→ Available data:
::::::

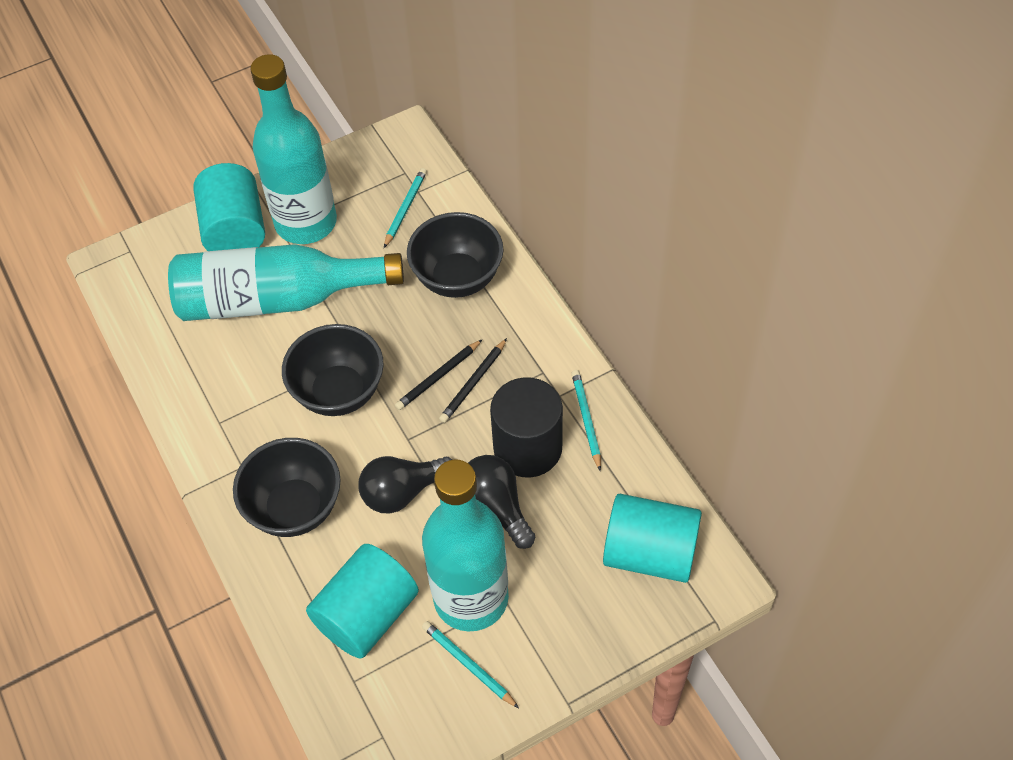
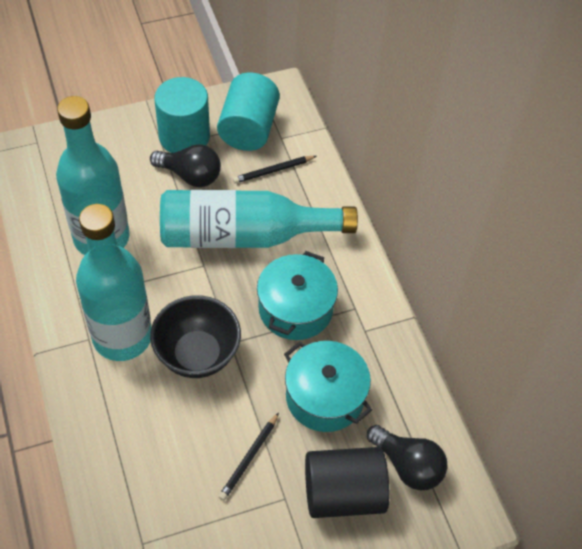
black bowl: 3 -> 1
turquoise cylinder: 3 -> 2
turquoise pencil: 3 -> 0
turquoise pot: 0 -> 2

::::::

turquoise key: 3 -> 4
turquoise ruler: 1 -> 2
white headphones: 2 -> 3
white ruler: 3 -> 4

::::::

→ Exercise brief: Copy down every line of the material above that includes the string "turquoise".

→ Response for this exercise:
turquoise cylinder: 3 -> 2
turquoise pencil: 3 -> 0
turquoise pot: 0 -> 2
turquoise key: 3 -> 4
turquoise ruler: 1 -> 2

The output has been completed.